| TASK STATEMENT |
Copy each line of the entries below that contains the string "DGND".

[Dataset entries]
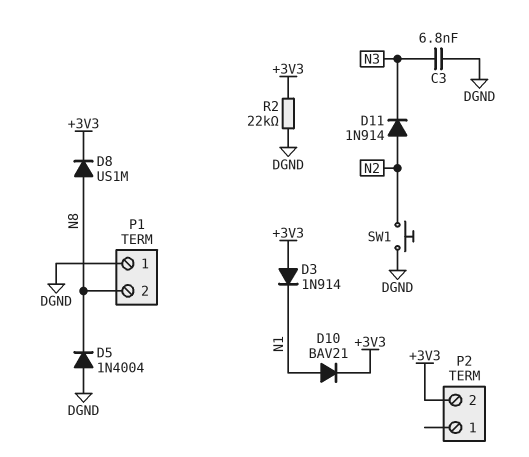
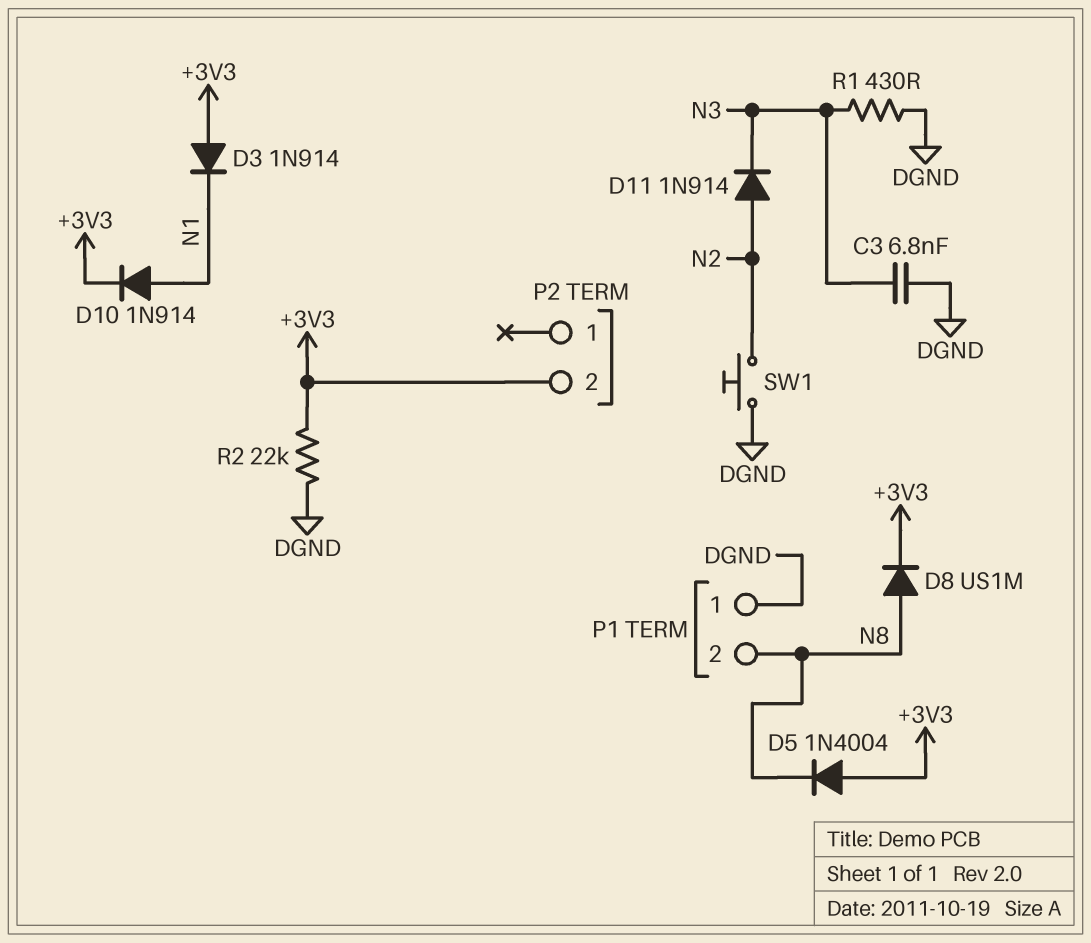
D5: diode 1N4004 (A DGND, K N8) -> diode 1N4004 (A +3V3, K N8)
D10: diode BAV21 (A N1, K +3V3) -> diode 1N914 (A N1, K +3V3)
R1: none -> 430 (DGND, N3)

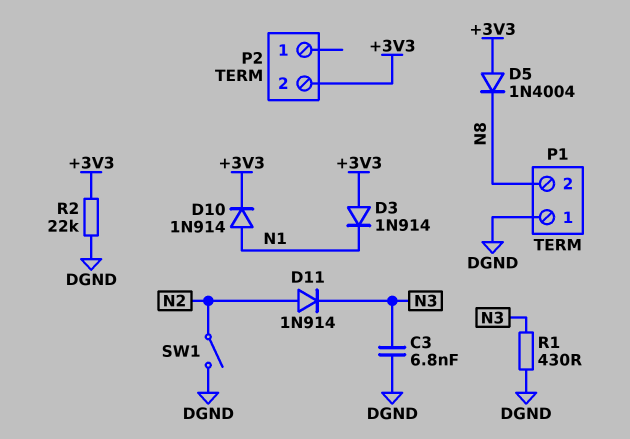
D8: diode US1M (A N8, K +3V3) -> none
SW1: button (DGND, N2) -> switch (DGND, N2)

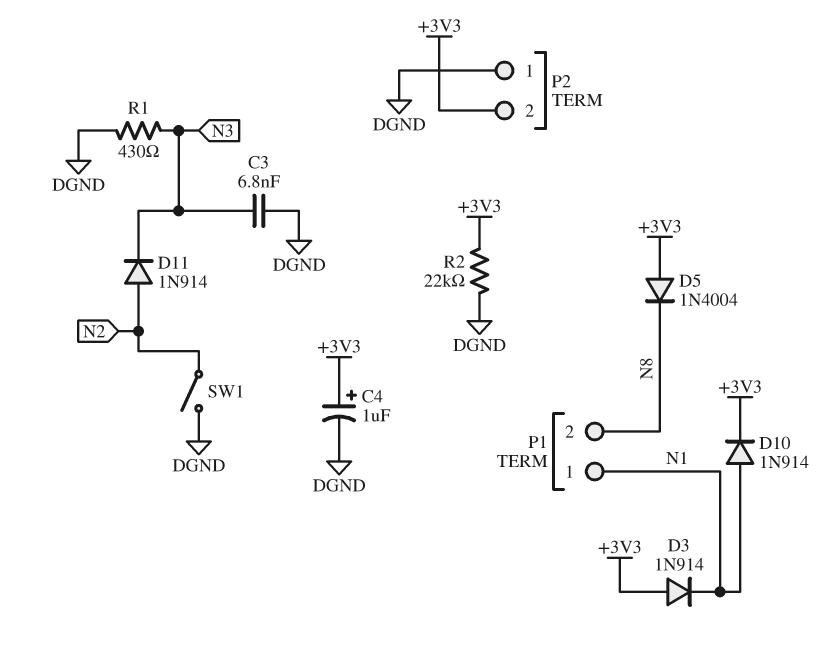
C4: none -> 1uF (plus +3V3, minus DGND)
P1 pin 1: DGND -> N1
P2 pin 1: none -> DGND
--
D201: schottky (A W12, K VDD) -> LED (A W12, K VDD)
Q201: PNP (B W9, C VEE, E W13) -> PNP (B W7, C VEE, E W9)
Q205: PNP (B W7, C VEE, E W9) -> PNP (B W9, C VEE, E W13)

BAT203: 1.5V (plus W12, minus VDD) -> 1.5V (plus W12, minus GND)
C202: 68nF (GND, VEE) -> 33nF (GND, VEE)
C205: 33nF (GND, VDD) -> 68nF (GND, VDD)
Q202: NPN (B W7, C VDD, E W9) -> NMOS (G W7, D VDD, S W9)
---
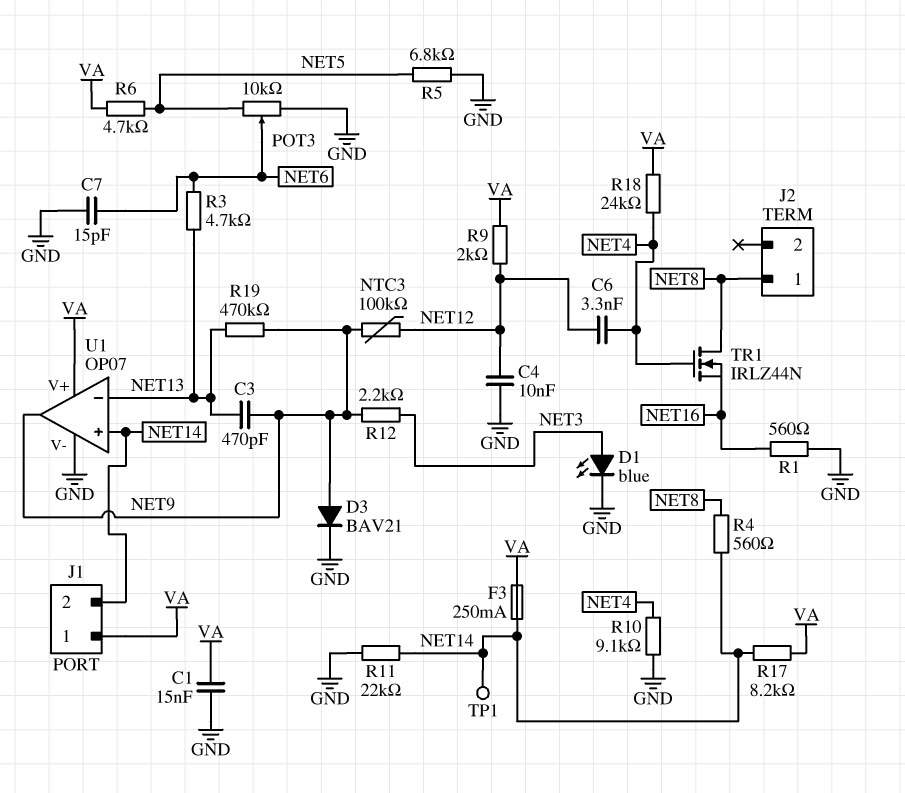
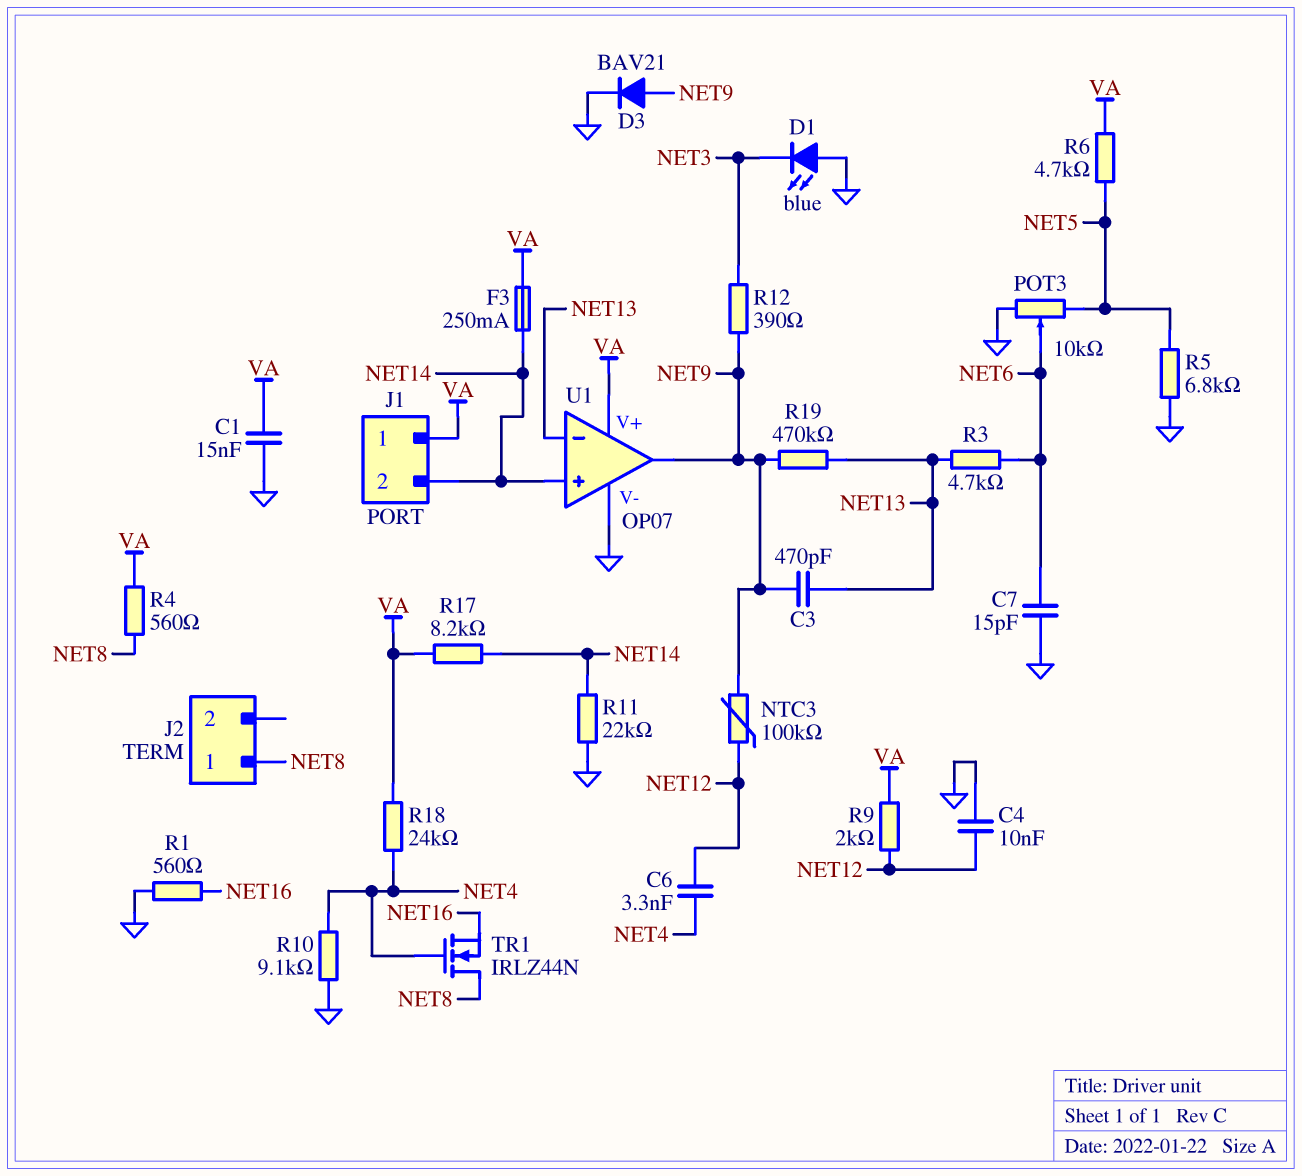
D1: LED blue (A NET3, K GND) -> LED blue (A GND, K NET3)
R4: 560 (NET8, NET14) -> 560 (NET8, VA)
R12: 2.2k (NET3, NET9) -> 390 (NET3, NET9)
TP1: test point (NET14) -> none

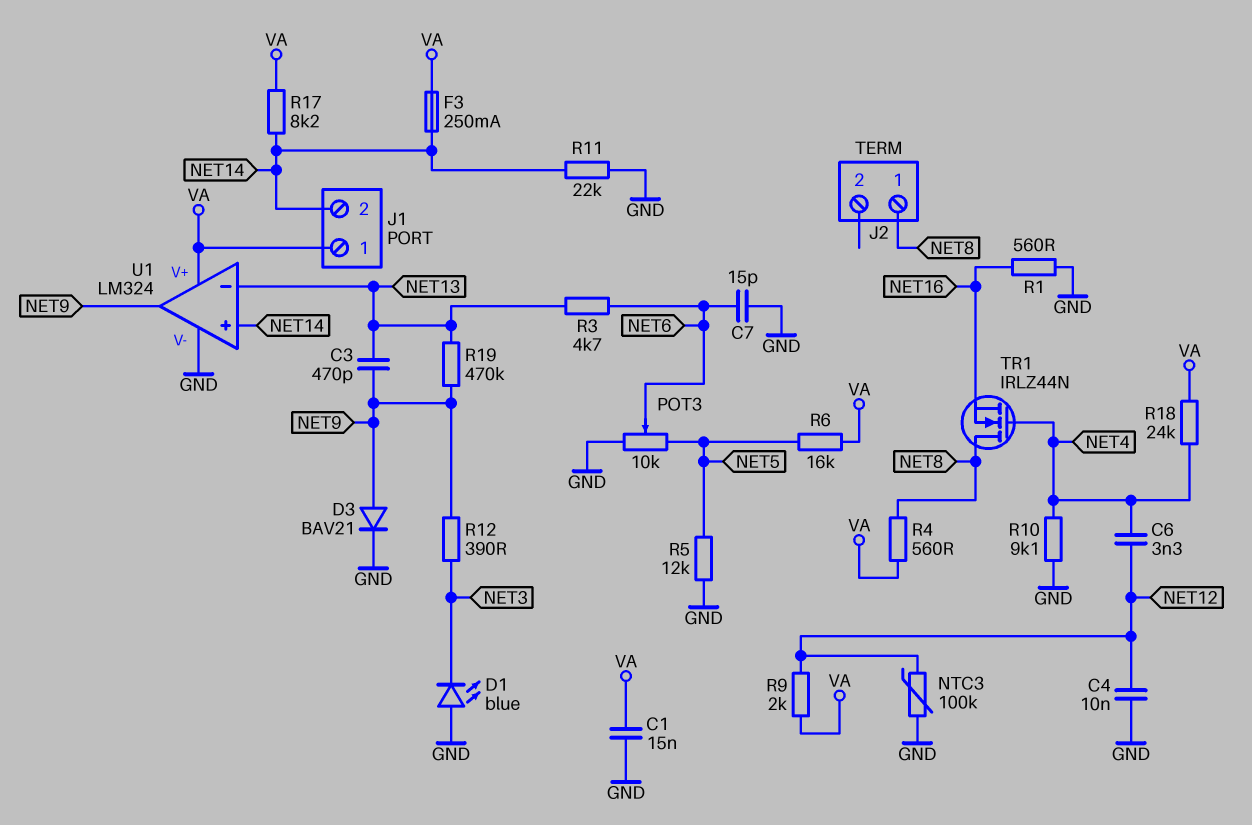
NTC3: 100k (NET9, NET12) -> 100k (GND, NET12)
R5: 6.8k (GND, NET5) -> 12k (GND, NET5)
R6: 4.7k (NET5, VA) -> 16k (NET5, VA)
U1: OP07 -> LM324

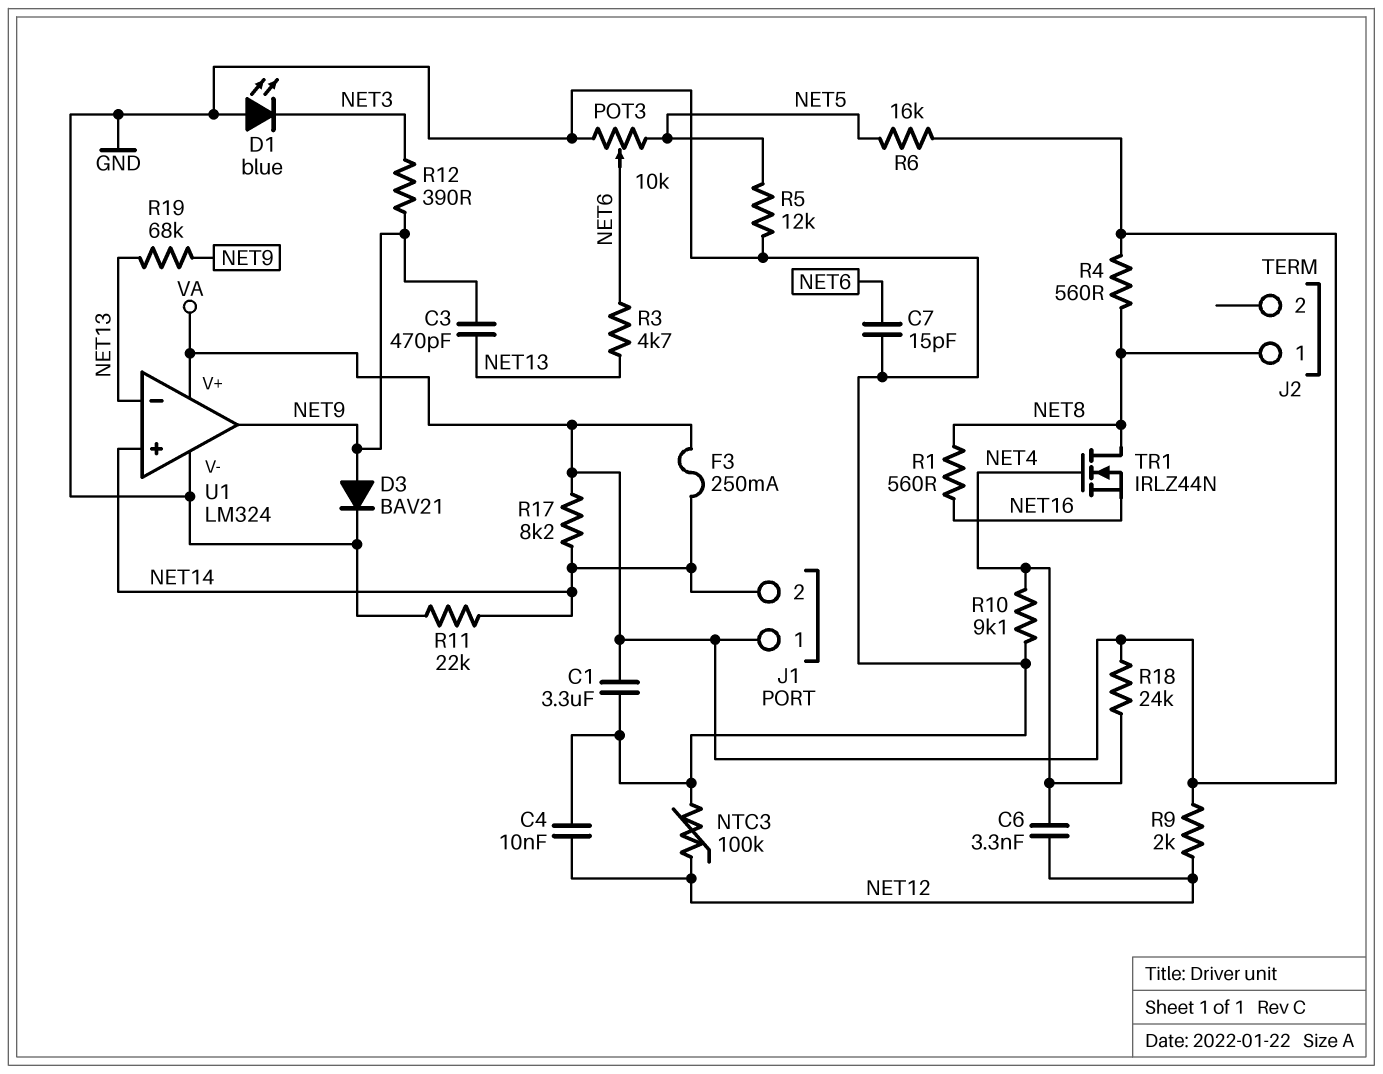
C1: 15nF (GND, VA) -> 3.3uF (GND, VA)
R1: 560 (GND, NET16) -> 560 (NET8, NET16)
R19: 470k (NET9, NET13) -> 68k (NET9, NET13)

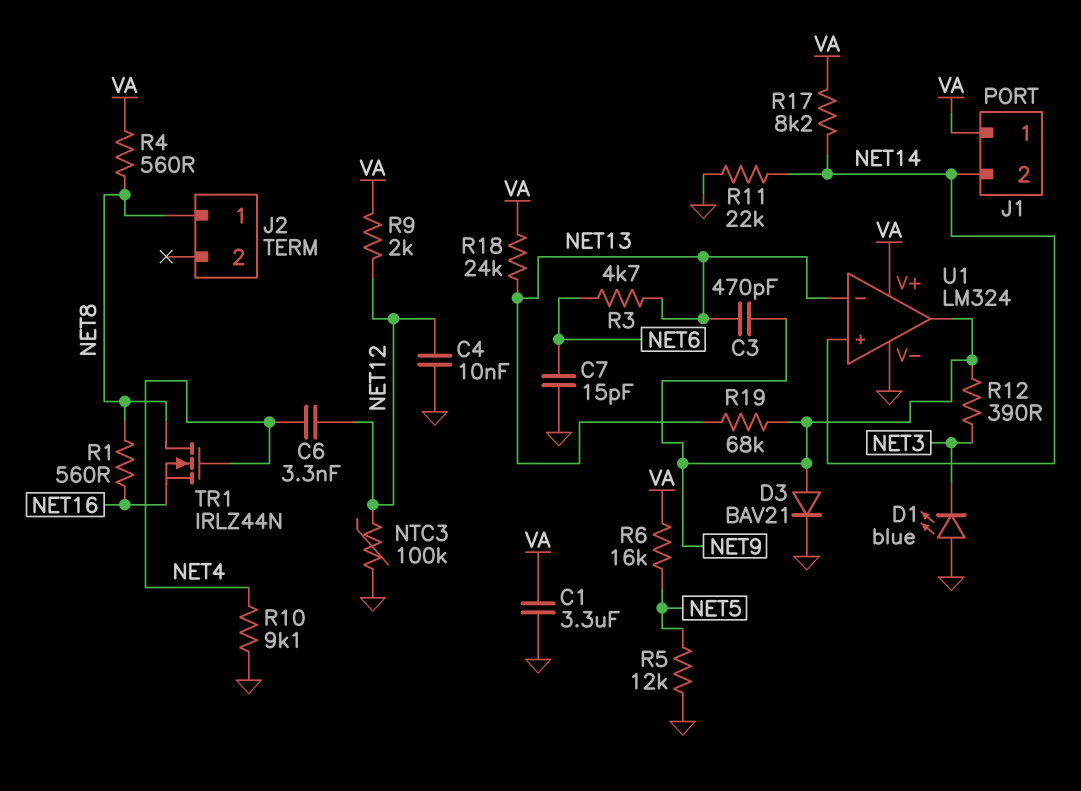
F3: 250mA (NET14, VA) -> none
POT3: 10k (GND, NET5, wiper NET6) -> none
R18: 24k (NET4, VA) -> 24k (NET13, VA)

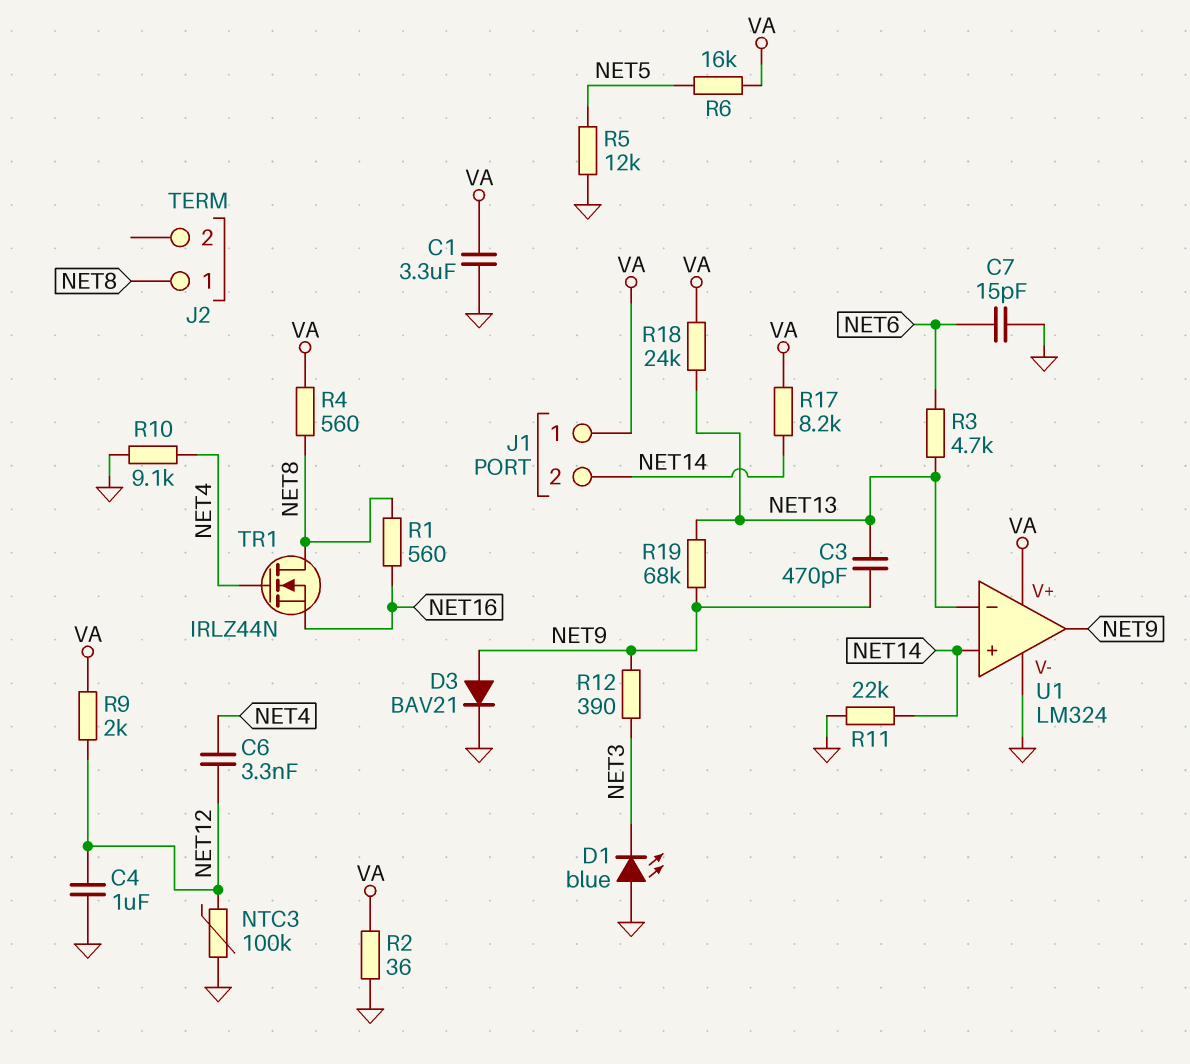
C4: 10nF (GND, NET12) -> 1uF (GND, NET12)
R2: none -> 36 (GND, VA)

| EXERCISE OUTPUT |
D5: diode 1N4004 (A DGND, K N8) -> diode 1N4004 (A +3V3, K N8)
R1: none -> 430 (DGND, N3)
SW1: button (DGND, N2) -> switch (DGND, N2)
C4: none -> 1uF (plus +3V3, minus DGND)
P1 pin 1: DGND -> N1
P2 pin 1: none -> DGND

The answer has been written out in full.